Because the pictures are not wanted, reproduce the rest of the records below exactly as they stand.

Top of Input for this task

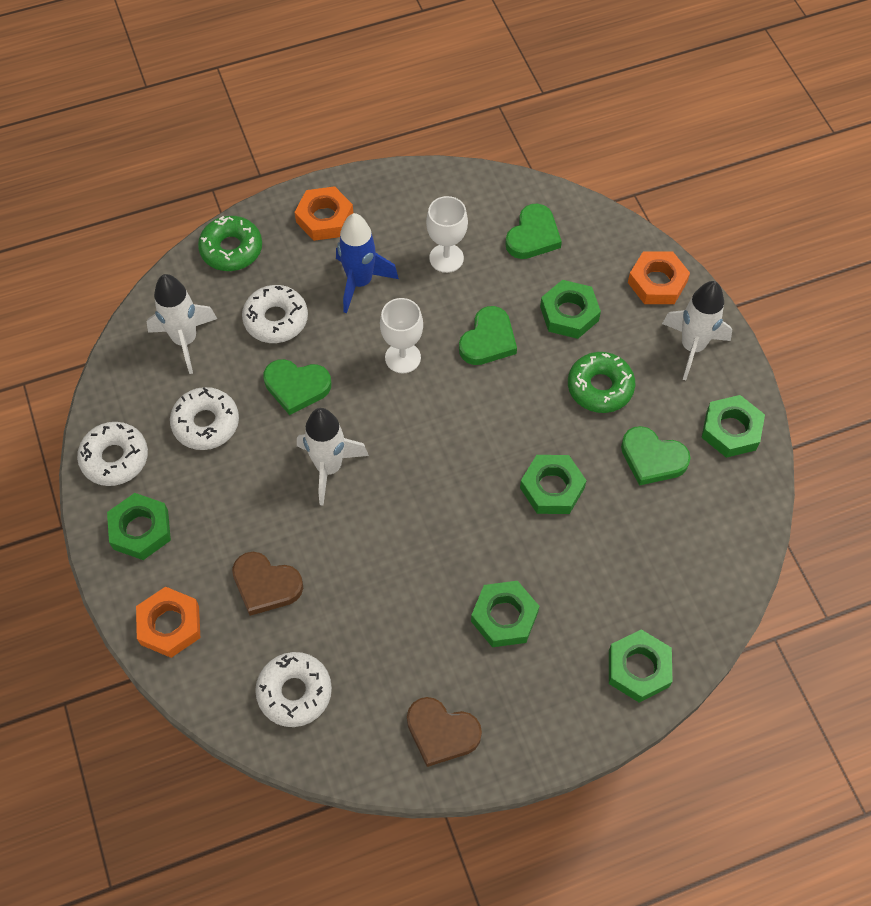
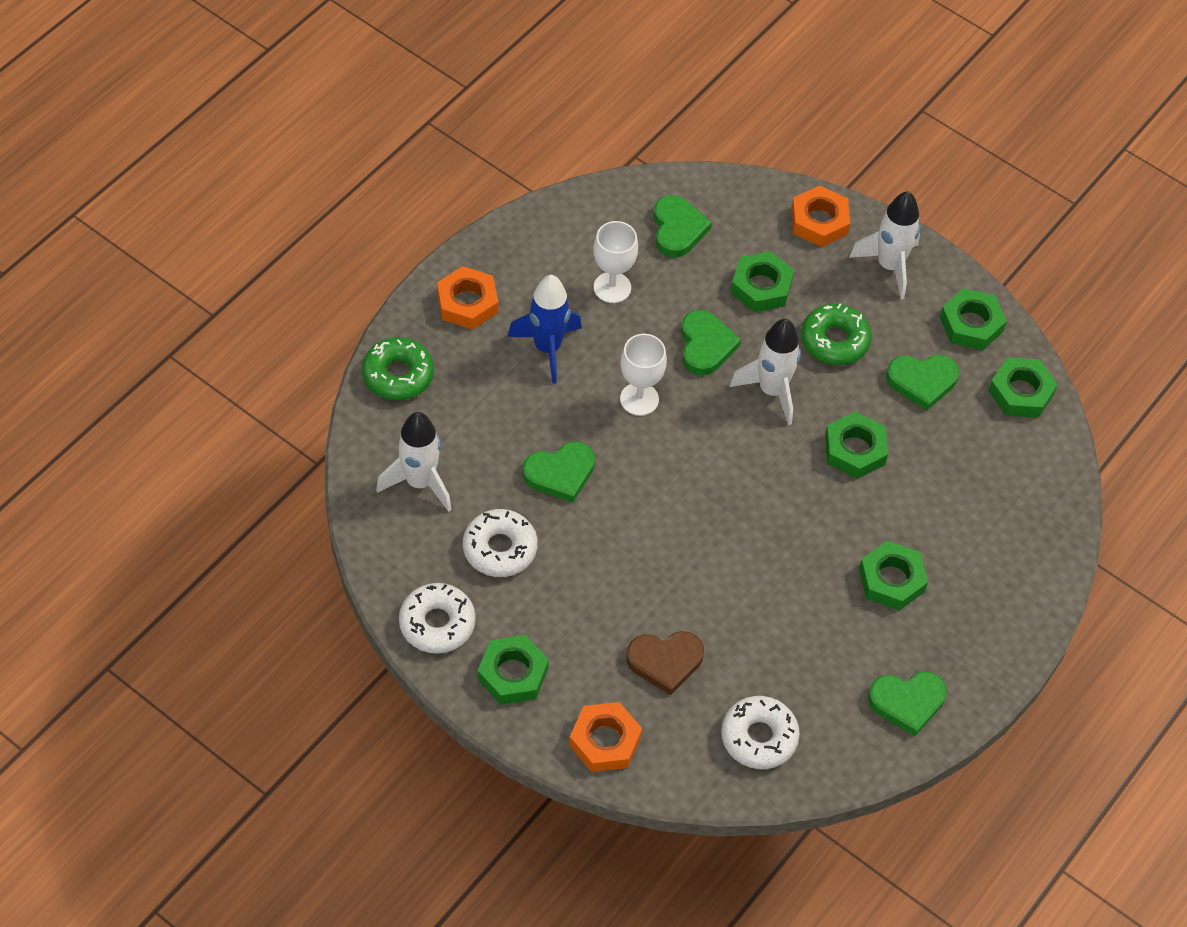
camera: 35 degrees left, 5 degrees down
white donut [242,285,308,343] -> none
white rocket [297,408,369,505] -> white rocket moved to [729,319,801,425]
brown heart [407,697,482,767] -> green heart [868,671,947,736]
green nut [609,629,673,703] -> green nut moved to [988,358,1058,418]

Bottom of Input for this task

_Your response_.
camera: 35 degrees left, 5 degrees down
white donut [242,285,308,343] -> none
white rocket [297,408,369,505] -> white rocket moved to [729,319,801,425]
brown heart [407,697,482,767] -> green heart [868,671,947,736]
green nut [609,629,673,703] -> green nut moved to [988,358,1058,418]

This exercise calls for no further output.